What needs to be done:
Write out exactly the lines that run from the one containing "building: [142,200,259,290] -> none" to the end of the entries below, with both end lines included.

=== Section Start ===

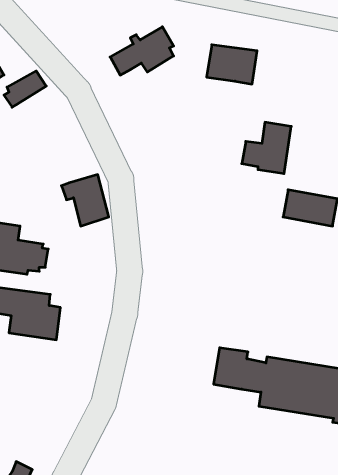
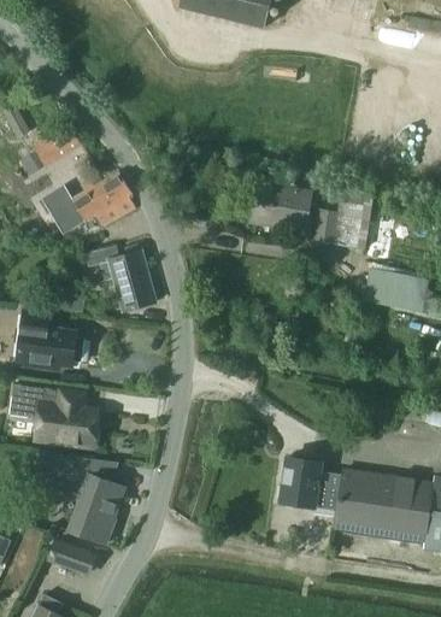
building: [110,27,174,75] -> [58,171,134,229]
building: [207,45,257,84] -> [251,183,311,230]
building: none -> [41,453,125,543]
building: none -> [49,541,94,574]

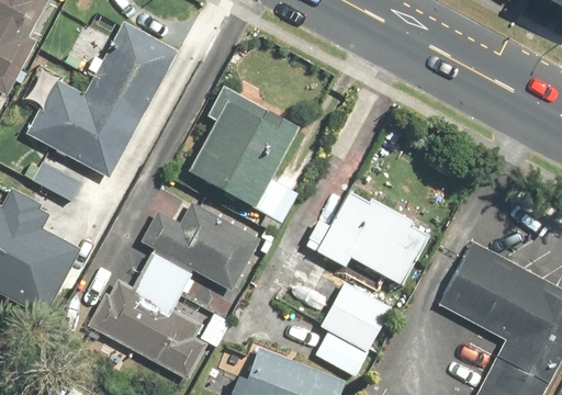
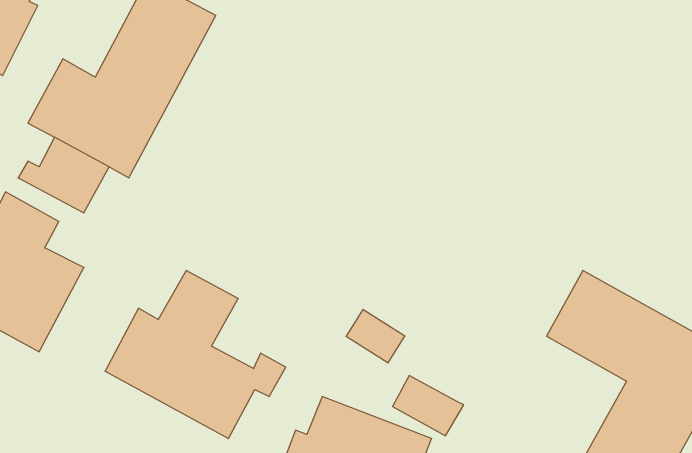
building: [189,83,300,221] -> none
building: [306,190,435,286] -> none
building: [142,200,259,290] -> none
building: [322,281,393,351] -> none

=== Section End ===

Written answer:
building: [142,200,259,290] -> none
building: [322,281,393,351] -> none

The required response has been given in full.